> [What you need to do]: After locating the line that contains "R3: 1.1k (SIG1, VCC) -> 16k (SIG1, VCC)" in the data below, set down exactly that line and each one after it through the line that contains "C103: 150nF (GND, VIN) -> 150nF (+5V, VIN)", and nothing more.

> [Material for this exercise]:
****************************************
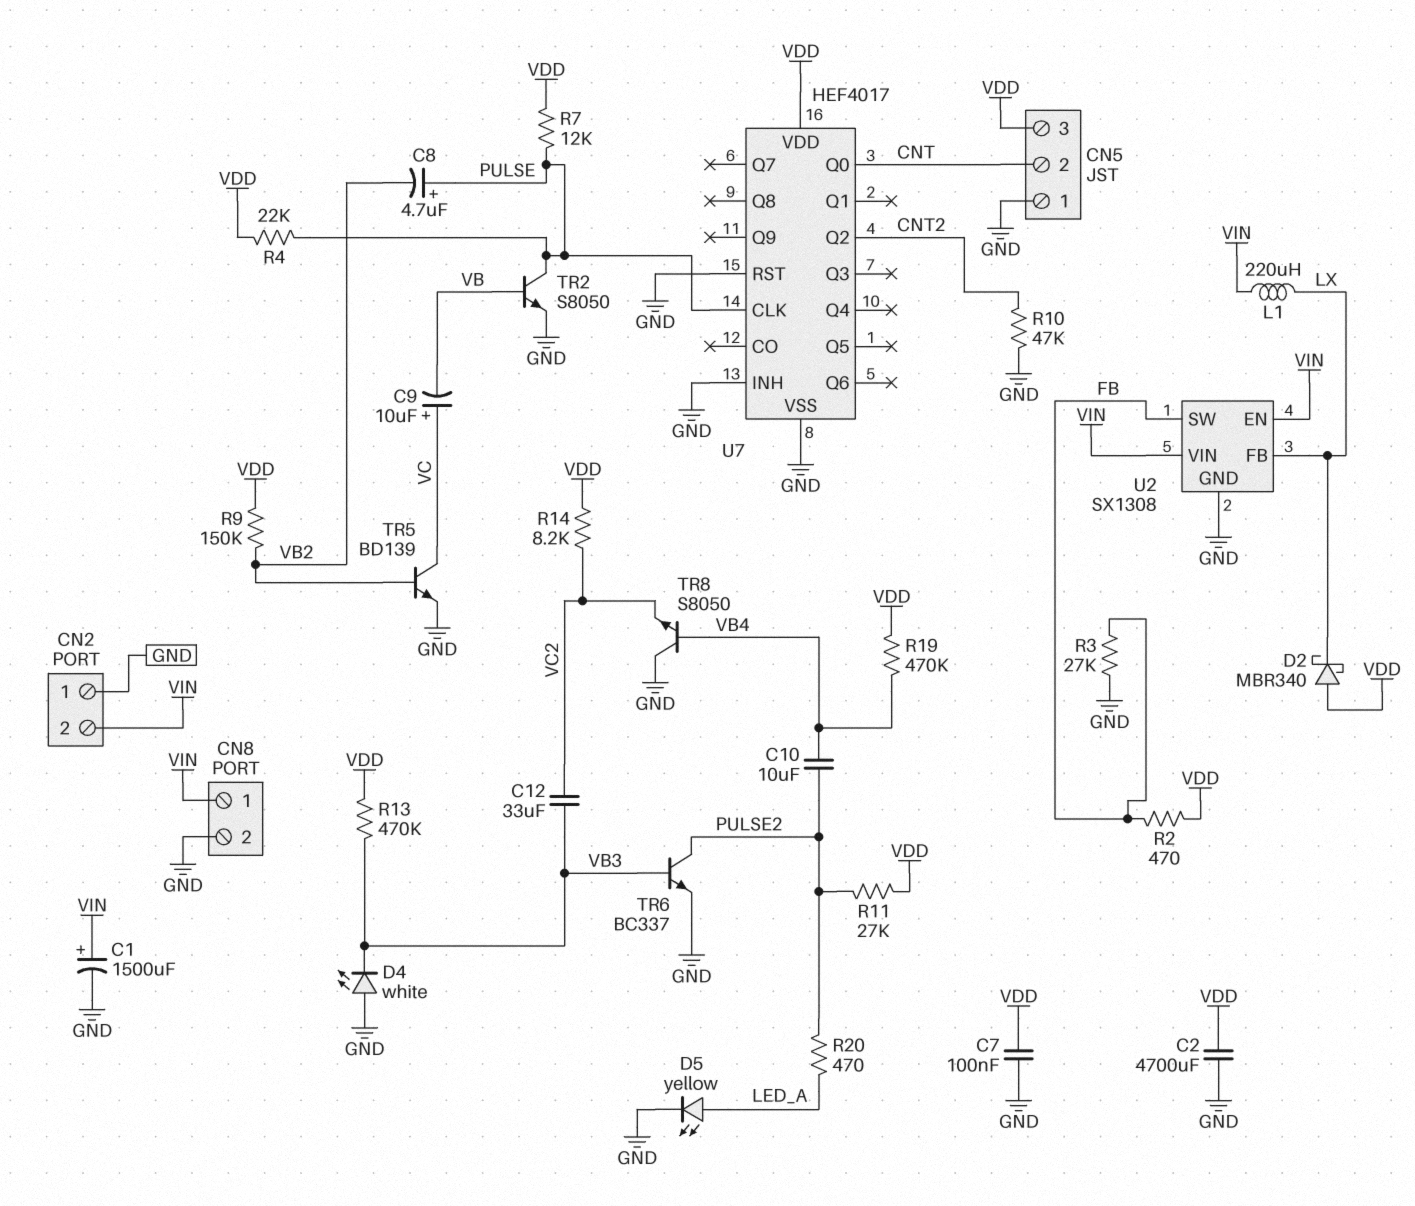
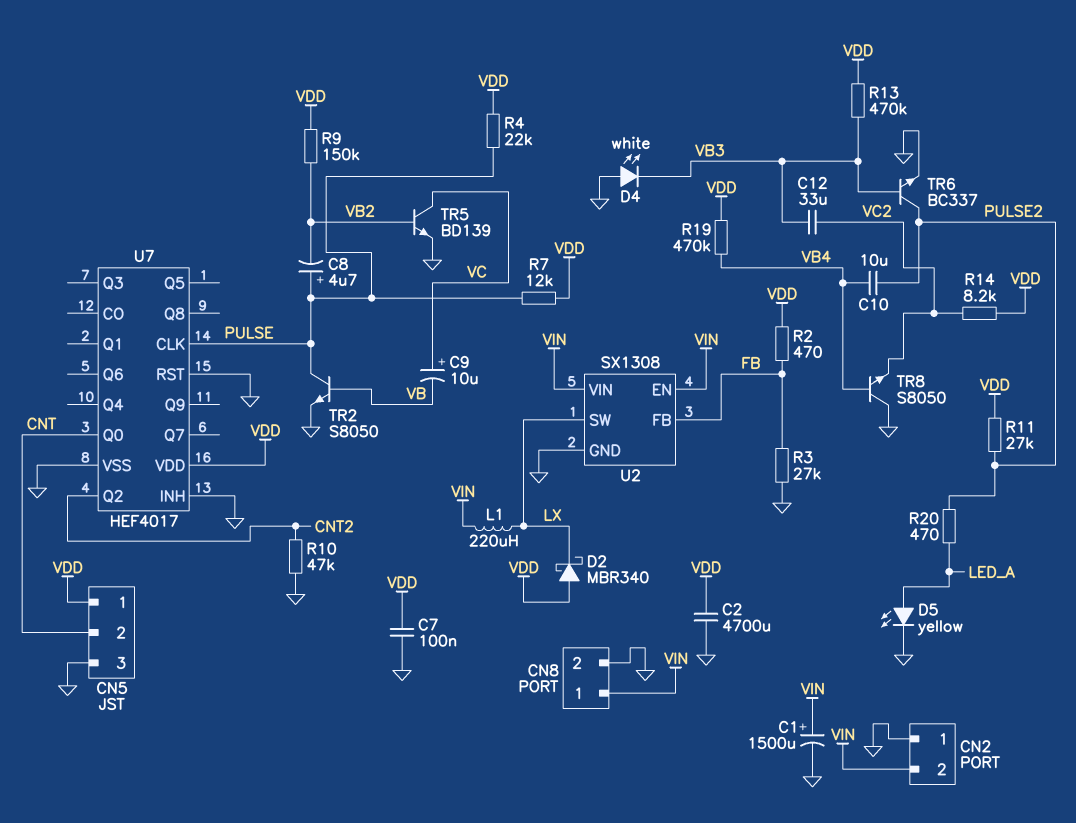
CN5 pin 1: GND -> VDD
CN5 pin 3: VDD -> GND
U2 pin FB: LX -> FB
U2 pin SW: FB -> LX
****************************************
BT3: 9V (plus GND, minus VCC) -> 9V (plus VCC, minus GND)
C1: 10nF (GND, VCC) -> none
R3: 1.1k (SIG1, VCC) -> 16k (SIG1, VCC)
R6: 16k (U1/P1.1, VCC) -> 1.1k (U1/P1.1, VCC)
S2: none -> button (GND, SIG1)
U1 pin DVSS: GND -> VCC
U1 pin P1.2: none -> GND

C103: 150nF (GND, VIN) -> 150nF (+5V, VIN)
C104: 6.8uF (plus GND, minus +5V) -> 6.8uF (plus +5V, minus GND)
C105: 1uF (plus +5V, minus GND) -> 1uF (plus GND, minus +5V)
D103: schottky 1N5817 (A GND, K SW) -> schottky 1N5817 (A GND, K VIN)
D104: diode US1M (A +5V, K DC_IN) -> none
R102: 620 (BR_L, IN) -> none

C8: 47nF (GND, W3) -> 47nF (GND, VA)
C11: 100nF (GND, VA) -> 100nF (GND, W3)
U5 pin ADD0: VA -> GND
****************************************
> [Solution below]:
R3: 1.1k (SIG1, VCC) -> 16k (SIG1, VCC)
R6: 16k (U1/P1.1, VCC) -> 1.1k (U1/P1.1, VCC)
S2: none -> button (GND, SIG1)
U1 pin DVSS: GND -> VCC
U1 pin P1.2: none -> GND

C103: 150nF (GND, VIN) -> 150nF (+5V, VIN)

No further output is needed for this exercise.